(Scene edit records)

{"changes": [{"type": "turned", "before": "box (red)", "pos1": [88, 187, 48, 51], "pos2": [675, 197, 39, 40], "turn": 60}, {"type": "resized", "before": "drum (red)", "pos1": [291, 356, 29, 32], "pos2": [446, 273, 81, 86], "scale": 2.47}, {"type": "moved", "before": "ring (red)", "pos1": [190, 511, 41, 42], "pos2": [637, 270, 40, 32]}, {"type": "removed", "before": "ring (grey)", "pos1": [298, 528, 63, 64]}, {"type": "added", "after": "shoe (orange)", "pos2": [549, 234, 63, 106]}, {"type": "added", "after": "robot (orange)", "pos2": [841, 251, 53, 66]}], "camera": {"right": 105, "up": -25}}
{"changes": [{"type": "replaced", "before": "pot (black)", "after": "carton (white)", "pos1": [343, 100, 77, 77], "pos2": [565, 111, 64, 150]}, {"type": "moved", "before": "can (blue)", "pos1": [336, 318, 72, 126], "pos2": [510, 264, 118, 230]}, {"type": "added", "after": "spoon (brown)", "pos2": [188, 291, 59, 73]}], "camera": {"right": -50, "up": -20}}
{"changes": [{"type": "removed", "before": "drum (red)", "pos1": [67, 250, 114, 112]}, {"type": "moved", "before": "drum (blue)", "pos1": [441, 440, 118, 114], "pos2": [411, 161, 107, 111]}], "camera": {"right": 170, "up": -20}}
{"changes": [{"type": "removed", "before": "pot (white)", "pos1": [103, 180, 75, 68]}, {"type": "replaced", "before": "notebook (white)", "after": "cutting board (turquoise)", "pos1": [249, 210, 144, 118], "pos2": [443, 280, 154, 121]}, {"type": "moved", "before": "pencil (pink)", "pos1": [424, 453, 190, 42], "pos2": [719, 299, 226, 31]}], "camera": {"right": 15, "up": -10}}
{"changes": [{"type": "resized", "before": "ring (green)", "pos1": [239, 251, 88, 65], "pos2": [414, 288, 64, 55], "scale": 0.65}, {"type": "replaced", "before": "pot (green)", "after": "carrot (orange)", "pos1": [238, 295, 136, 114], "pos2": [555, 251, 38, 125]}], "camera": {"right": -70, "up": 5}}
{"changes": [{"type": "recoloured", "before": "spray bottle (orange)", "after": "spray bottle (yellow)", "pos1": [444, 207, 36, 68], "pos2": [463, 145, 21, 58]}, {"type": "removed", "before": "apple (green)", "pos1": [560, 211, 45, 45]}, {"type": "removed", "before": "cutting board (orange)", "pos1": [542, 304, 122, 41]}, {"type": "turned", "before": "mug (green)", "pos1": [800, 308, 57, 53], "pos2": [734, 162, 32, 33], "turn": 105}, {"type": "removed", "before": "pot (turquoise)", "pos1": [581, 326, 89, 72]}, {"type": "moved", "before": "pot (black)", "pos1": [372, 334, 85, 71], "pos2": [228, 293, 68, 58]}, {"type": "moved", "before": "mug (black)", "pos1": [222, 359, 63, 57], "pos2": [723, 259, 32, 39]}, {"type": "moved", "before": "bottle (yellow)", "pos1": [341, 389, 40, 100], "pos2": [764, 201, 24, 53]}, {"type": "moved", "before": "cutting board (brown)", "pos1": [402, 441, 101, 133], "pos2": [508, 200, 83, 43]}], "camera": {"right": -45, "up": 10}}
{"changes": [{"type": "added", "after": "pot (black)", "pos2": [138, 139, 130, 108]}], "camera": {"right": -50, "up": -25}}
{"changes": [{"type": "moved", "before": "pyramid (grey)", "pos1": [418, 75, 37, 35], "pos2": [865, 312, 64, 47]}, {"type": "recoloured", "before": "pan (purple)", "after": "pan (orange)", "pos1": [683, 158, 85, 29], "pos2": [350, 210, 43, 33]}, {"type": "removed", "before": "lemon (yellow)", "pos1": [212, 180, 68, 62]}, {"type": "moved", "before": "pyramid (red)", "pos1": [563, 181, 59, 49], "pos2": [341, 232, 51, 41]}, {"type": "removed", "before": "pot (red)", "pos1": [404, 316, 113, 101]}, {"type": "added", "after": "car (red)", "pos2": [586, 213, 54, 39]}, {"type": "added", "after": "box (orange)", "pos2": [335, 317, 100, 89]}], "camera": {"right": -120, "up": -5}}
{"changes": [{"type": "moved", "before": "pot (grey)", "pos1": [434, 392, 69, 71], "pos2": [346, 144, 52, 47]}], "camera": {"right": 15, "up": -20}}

• **GOAL OF THE EXERCISE**:
Each entry needs to be copied out exactly.

• **RESPONSE**:
{"changes": [{"type": "turned", "before": "box (red)", "pos1": [88, 187, 48, 51], "pos2": [675, 197, 39, 40], "turn": 60}, {"type": "resized", "before": "drum (red)", "pos1": [291, 356, 29, 32], "pos2": [446, 273, 81, 86], "scale": 2.47}, {"type": "moved", "before": "ring (red)", "pos1": [190, 511, 41, 42], "pos2": [637, 270, 40, 32]}, {"type": "removed", "before": "ring (grey)", "pos1": [298, 528, 63, 64]}, {"type": "added", "after": "shoe (orange)", "pos2": [549, 234, 63, 106]}, {"type": "added", "after": "robot (orange)", "pos2": [841, 251, 53, 66]}], "camera": {"right": 105, "up": -25}}
{"changes": [{"type": "replaced", "before": "pot (black)", "after": "carton (white)", "pos1": [343, 100, 77, 77], "pos2": [565, 111, 64, 150]}, {"type": "moved", "before": "can (blue)", "pos1": [336, 318, 72, 126], "pos2": [510, 264, 118, 230]}, {"type": "added", "after": "spoon (brown)", "pos2": [188, 291, 59, 73]}], "camera": {"right": -50, "up": -20}}
{"changes": [{"type": "removed", "before": "drum (red)", "pos1": [67, 250, 114, 112]}, {"type": "moved", "before": "drum (blue)", "pos1": [441, 440, 118, 114], "pos2": [411, 161, 107, 111]}], "camera": {"right": 170, "up": -20}}
{"changes": [{"type": "removed", "before": "pot (white)", "pos1": [103, 180, 75, 68]}, {"type": "replaced", "before": "notebook (white)", "after": "cutting board (turquoise)", "pos1": [249, 210, 144, 118], "pos2": [443, 280, 154, 121]}, {"type": "moved", "before": "pencil (pink)", "pos1": [424, 453, 190, 42], "pos2": [719, 299, 226, 31]}], "camera": {"right": 15, "up": -10}}
{"changes": [{"type": "resized", "before": "ring (green)", "pos1": [239, 251, 88, 65], "pos2": [414, 288, 64, 55], "scale": 0.65}, {"type": "replaced", "before": "pot (green)", "after": "carrot (orange)", "pos1": [238, 295, 136, 114], "pos2": [555, 251, 38, 125]}], "camera": {"right": -70, "up": 5}}
{"changes": [{"type": "recoloured", "before": "spray bottle (orange)", "after": "spray bottle (yellow)", "pos1": [444, 207, 36, 68], "pos2": [463, 145, 21, 58]}, {"type": "removed", "before": "apple (green)", "pos1": [560, 211, 45, 45]}, {"type": "removed", "before": "cutting board (orange)", "pos1": [542, 304, 122, 41]}, {"type": "turned", "before": "mug (green)", "pos1": [800, 308, 57, 53], "pos2": [734, 162, 32, 33], "turn": 105}, {"type": "removed", "before": "pot (turquoise)", "pos1": [581, 326, 89, 72]}, {"type": "moved", "before": "pot (black)", "pos1": [372, 334, 85, 71], "pos2": [228, 293, 68, 58]}, {"type": "moved", "before": "mug (black)", "pos1": [222, 359, 63, 57], "pos2": [723, 259, 32, 39]}, {"type": "moved", "before": "bottle (yellow)", "pos1": [341, 389, 40, 100], "pos2": [764, 201, 24, 53]}, {"type": "moved", "before": "cutting board (brown)", "pos1": [402, 441, 101, 133], "pos2": [508, 200, 83, 43]}], "camera": {"right": -45, "up": 10}}
{"changes": [{"type": "added", "after": "pot (black)", "pos2": [138, 139, 130, 108]}], "camera": {"right": -50, "up": -25}}
{"changes": [{"type": "moved", "before": "pyramid (grey)", "pos1": [418, 75, 37, 35], "pos2": [865, 312, 64, 47]}, {"type": "recoloured", "before": "pan (purple)", "after": "pan (orange)", "pos1": [683, 158, 85, 29], "pos2": [350, 210, 43, 33]}, {"type": "removed", "before": "lemon (yellow)", "pos1": [212, 180, 68, 62]}, {"type": "moved", "before": "pyramid (red)", "pos1": [563, 181, 59, 49], "pos2": [341, 232, 51, 41]}, {"type": "removed", "before": "pot (red)", "pos1": [404, 316, 113, 101]}, {"type": "added", "after": "car (red)", "pos2": [586, 213, 54, 39]}, {"type": "added", "after": "box (orange)", "pos2": [335, 317, 100, 89]}], "camera": {"right": -120, "up": -5}}
{"changes": [{"type": "moved", "before": "pot (grey)", "pos1": [434, 392, 69, 71], "pos2": [346, 144, 52, 47]}], "camera": {"right": 15, "up": -20}}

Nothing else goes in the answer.